PROBLEM TO SOLVE
Whenever a line in the data holds the string "brick", copy that line.

:: RECORDED INFORMATION ::

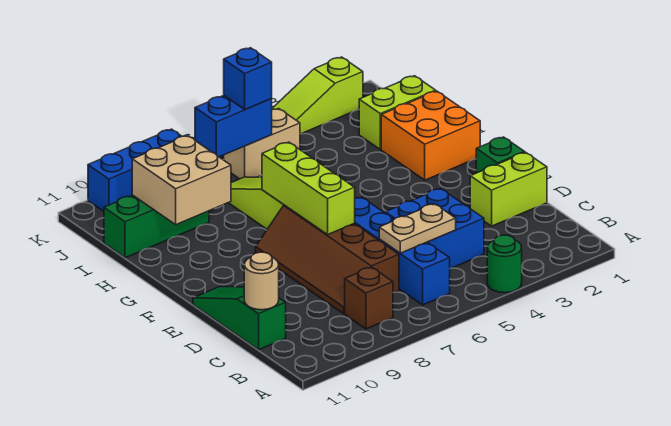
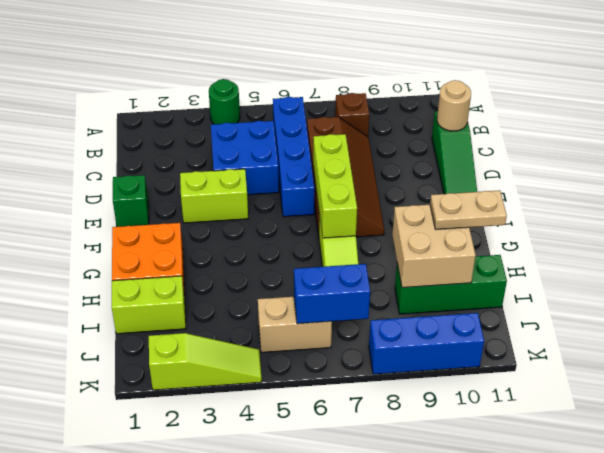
tan plate C5:C6 level 2 -> tan plate H10:H11 level 3
lime brick D1:D2 level 1 -> lime brick E3:E4 level 1
blue brick J6 level 3 -> none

:::

TASK RESPONSE
lime brick D1:D2 level 1 -> lime brick E3:E4 level 1
blue brick J6 level 3 -> none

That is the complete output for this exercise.